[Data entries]
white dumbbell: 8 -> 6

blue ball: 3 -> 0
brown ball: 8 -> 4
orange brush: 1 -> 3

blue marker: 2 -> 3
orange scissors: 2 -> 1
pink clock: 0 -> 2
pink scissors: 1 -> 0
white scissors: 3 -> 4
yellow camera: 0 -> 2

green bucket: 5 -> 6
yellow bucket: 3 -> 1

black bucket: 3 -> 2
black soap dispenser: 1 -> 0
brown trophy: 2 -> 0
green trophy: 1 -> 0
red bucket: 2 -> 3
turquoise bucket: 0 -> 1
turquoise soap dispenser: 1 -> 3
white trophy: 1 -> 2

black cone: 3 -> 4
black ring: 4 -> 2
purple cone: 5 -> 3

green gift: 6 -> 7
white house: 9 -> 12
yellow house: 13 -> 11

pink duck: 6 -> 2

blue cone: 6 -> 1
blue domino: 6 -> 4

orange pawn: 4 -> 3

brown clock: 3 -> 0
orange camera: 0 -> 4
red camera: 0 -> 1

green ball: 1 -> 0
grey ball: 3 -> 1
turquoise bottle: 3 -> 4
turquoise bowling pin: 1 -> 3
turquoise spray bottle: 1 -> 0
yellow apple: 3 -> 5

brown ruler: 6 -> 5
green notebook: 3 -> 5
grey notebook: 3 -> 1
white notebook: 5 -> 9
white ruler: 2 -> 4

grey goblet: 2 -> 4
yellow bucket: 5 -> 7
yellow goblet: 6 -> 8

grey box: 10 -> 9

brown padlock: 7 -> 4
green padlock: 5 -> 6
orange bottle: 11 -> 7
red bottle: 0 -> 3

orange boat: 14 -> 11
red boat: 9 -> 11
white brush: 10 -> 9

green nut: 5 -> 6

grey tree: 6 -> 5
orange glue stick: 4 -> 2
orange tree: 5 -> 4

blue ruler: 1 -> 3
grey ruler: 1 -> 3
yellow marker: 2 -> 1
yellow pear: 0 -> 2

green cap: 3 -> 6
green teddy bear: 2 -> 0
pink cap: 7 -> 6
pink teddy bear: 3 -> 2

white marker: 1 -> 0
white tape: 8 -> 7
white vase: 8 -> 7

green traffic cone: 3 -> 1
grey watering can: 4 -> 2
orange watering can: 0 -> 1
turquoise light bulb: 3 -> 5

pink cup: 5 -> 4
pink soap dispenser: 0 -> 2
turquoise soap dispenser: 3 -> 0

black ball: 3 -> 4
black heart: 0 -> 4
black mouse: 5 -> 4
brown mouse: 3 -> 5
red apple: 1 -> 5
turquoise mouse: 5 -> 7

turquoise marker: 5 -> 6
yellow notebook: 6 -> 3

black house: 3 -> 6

• Brief
The records need to be reproduced in their entirety, word for word.

• Result for this task
white dumbbell: 8 -> 6

blue ball: 3 -> 0
brown ball: 8 -> 4
orange brush: 1 -> 3

blue marker: 2 -> 3
orange scissors: 2 -> 1
pink clock: 0 -> 2
pink scissors: 1 -> 0
white scissors: 3 -> 4
yellow camera: 0 -> 2

green bucket: 5 -> 6
yellow bucket: 3 -> 1

black bucket: 3 -> 2
black soap dispenser: 1 -> 0
brown trophy: 2 -> 0
green trophy: 1 -> 0
red bucket: 2 -> 3
turquoise bucket: 0 -> 1
turquoise soap dispenser: 1 -> 3
white trophy: 1 -> 2

black cone: 3 -> 4
black ring: 4 -> 2
purple cone: 5 -> 3

green gift: 6 -> 7
white house: 9 -> 12
yellow house: 13 -> 11

pink duck: 6 -> 2

blue cone: 6 -> 1
blue domino: 6 -> 4

orange pawn: 4 -> 3

brown clock: 3 -> 0
orange camera: 0 -> 4
red camera: 0 -> 1

green ball: 1 -> 0
grey ball: 3 -> 1
turquoise bottle: 3 -> 4
turquoise bowling pin: 1 -> 3
turquoise spray bottle: 1 -> 0
yellow apple: 3 -> 5

brown ruler: 6 -> 5
green notebook: 3 -> 5
grey notebook: 3 -> 1
white notebook: 5 -> 9
white ruler: 2 -> 4

grey goblet: 2 -> 4
yellow bucket: 5 -> 7
yellow goblet: 6 -> 8

grey box: 10 -> 9

brown padlock: 7 -> 4
green padlock: 5 -> 6
orange bottle: 11 -> 7
red bottle: 0 -> 3

orange boat: 14 -> 11
red boat: 9 -> 11
white brush: 10 -> 9

green nut: 5 -> 6

grey tree: 6 -> 5
orange glue stick: 4 -> 2
orange tree: 5 -> 4

blue ruler: 1 -> 3
grey ruler: 1 -> 3
yellow marker: 2 -> 1
yellow pear: 0 -> 2

green cap: 3 -> 6
green teddy bear: 2 -> 0
pink cap: 7 -> 6
pink teddy bear: 3 -> 2

white marker: 1 -> 0
white tape: 8 -> 7
white vase: 8 -> 7

green traffic cone: 3 -> 1
grey watering can: 4 -> 2
orange watering can: 0 -> 1
turquoise light bulb: 3 -> 5

pink cup: 5 -> 4
pink soap dispenser: 0 -> 2
turquoise soap dispenser: 3 -> 0

black ball: 3 -> 4
black heart: 0 -> 4
black mouse: 5 -> 4
brown mouse: 3 -> 5
red apple: 1 -> 5
turquoise mouse: 5 -> 7

turquoise marker: 5 -> 6
yellow notebook: 6 -> 3

black house: 3 -> 6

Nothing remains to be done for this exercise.